Stored entries:
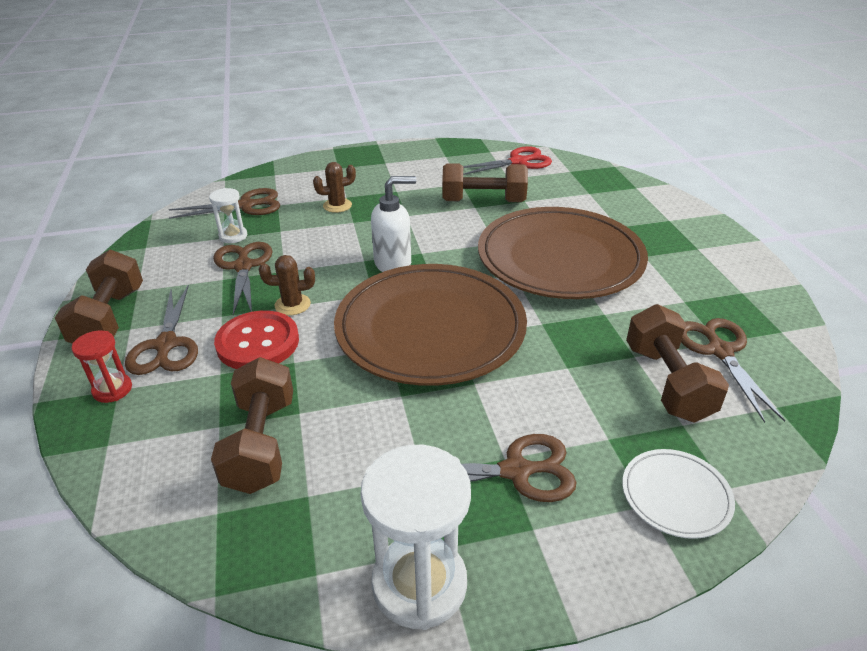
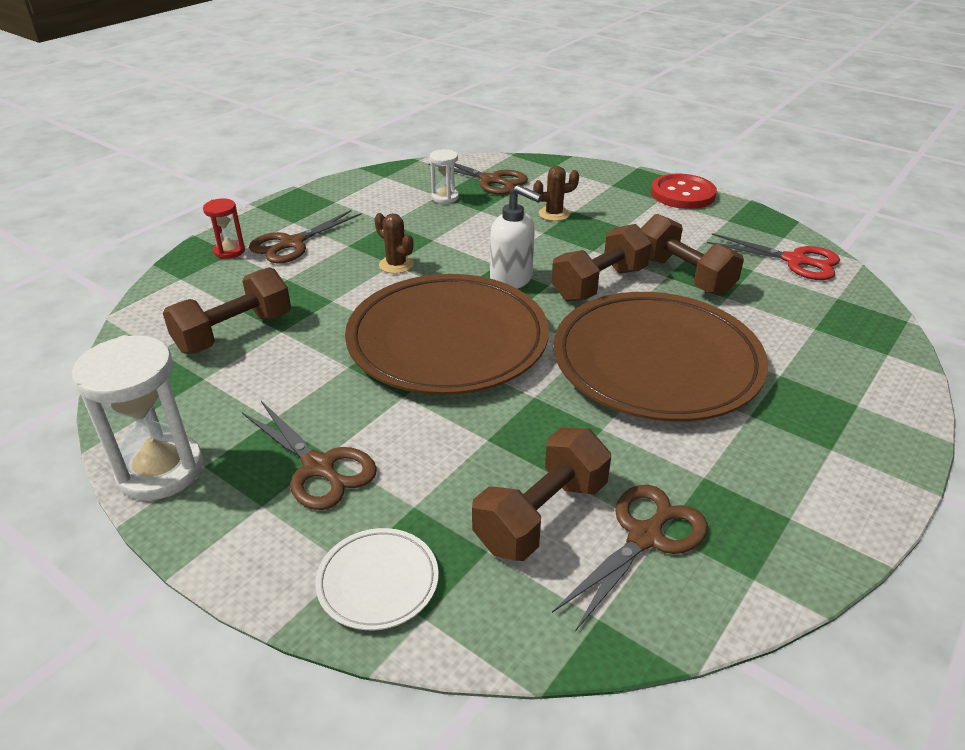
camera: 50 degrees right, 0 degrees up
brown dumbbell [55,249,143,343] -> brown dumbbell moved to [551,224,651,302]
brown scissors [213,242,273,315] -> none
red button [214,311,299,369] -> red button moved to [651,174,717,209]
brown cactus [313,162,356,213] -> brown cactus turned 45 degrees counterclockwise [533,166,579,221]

◆ DESCRIPTION OF THE TASK ◆
List all lines above in which the string "degrees" appears.

◆ YOUR RESPONSE ◆
camera: 50 degrees right, 0 degrees up
brown cactus [313,162,356,213] -> brown cactus turned 45 degrees counterclockwise [533,166,579,221]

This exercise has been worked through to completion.